───── EXTRACTED ENTRIES

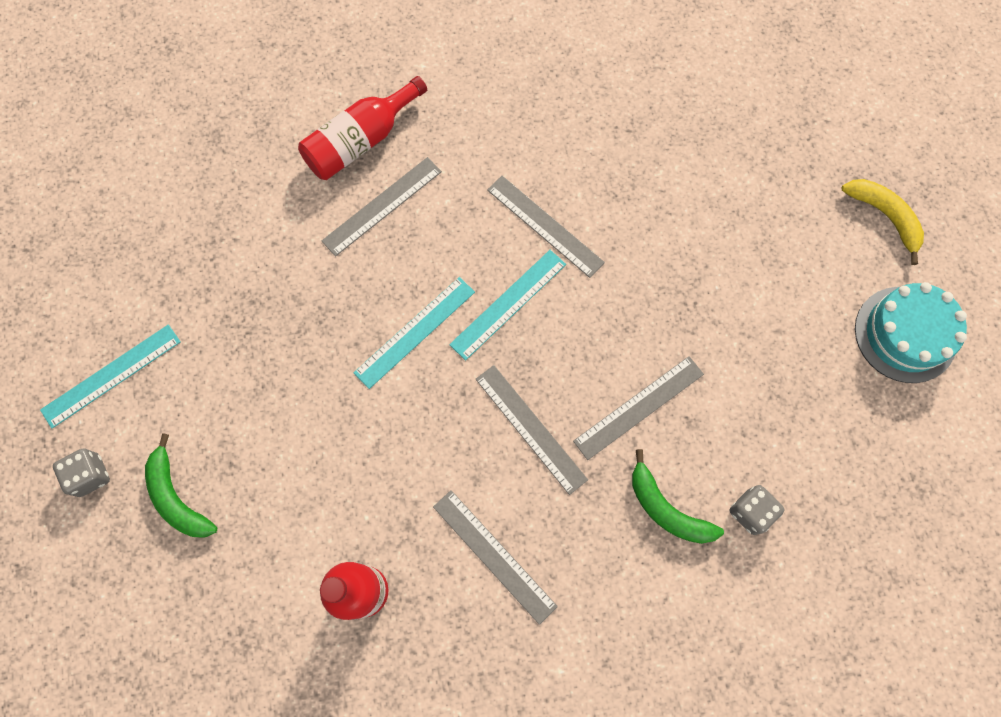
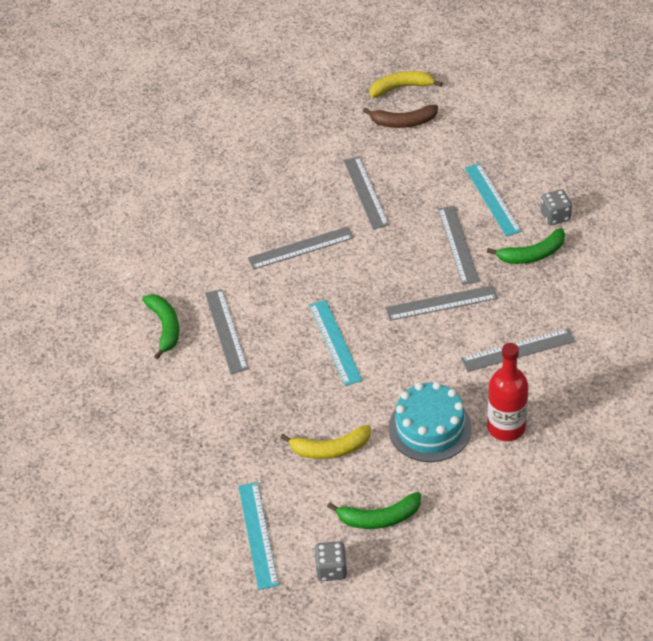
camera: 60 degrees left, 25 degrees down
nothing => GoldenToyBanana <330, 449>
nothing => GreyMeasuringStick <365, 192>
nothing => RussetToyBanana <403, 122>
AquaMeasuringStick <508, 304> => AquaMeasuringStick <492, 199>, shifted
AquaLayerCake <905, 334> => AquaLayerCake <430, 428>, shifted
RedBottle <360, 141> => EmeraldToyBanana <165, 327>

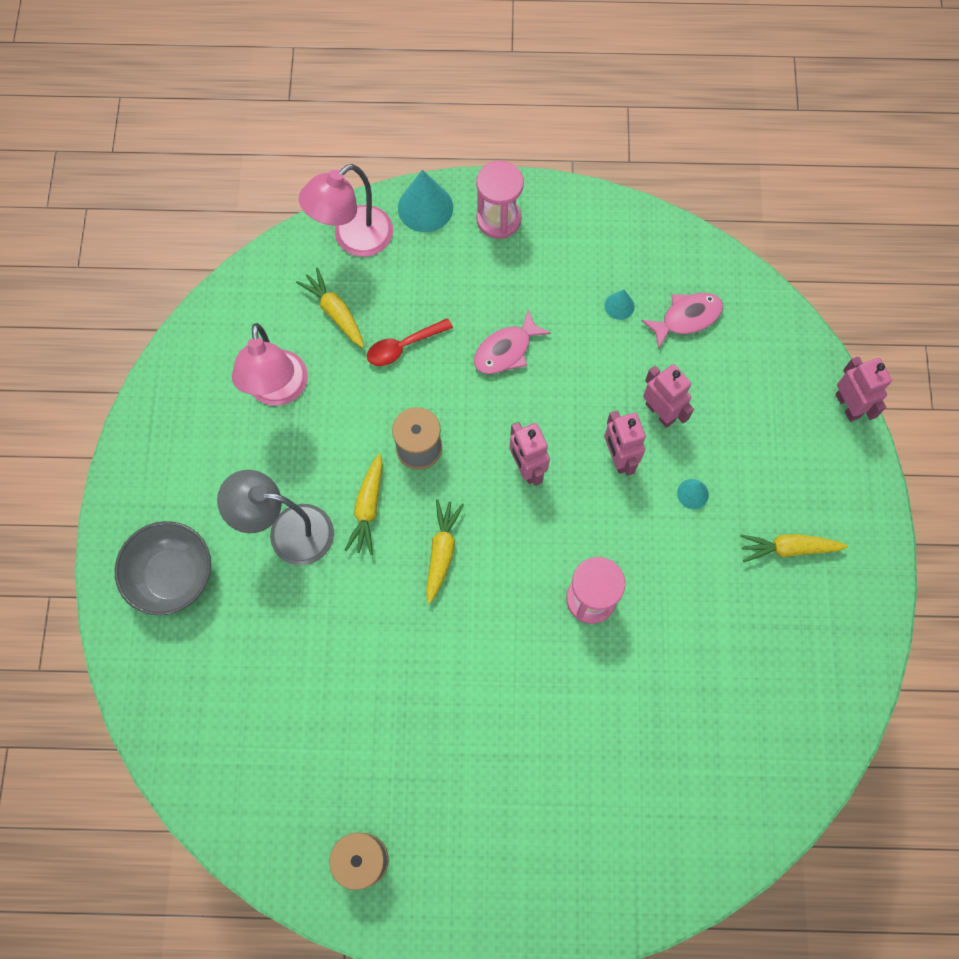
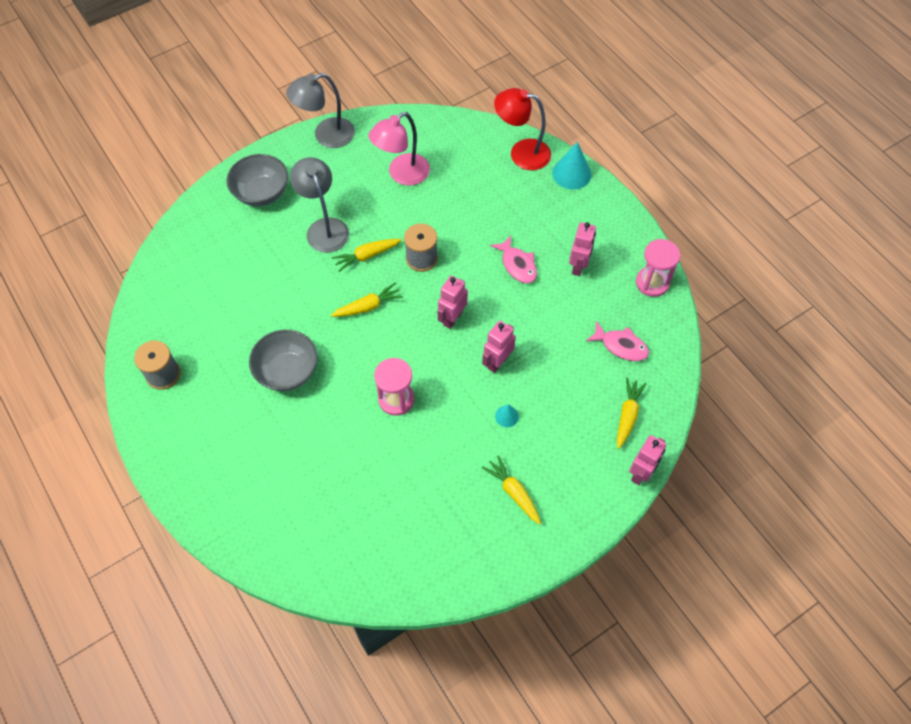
camera: 55 degrees right, 10 degrees down
RedSpoon <403, 346> => nothing
AquaCone <619, 306> => nothing
nothing => GreyDeepDish <287, 371>
nothing => GreyLamp <326, 136>
GoldenRootVegetable <335, 312> => GoldenRootVegetable <627, 415>, shifted
RosyHourglass <498, 219> => RosyHourglass <652, 283>, shifted
RosyRobot <660, 412> => RosyRobot <578, 266>, shifted
RosyLamp <353, 239> => RedLamp <521, 153>
RosyToyFish <506, 350> => RosyToyFish <517, 265>, 135 degrees counterclockwise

──────────

**TASK OBJECTIVE**
Please reproduce each entry exactly as given and omit the pictures.

**RESULT FOR THIS TASK**
camera: 60 degrees left, 25 degrees down
nothing => GoldenToyBanana <330, 449>
nothing => GreyMeasuringStick <365, 192>
nothing => RussetToyBanana <403, 122>
AquaMeasuringStick <508, 304> => AquaMeasuringStick <492, 199>, shifted
AquaLayerCake <905, 334> => AquaLayerCake <430, 428>, shifted
RedBottle <360, 141> => EmeraldToyBanana <165, 327>

camera: 55 degrees right, 10 degrees down
RedSpoon <403, 346> => nothing
AquaCone <619, 306> => nothing
nothing => GreyDeepDish <287, 371>
nothing => GreyLamp <326, 136>
GoldenRootVegetable <335, 312> => GoldenRootVegetable <627, 415>, shifted
RosyHourglass <498, 219> => RosyHourglass <652, 283>, shifted
RosyRobot <660, 412> => RosyRobot <578, 266>, shifted
RosyLamp <353, 239> => RedLamp <521, 153>
RosyToyFish <506, 350> => RosyToyFish <517, 265>, 135 degrees counterclockwise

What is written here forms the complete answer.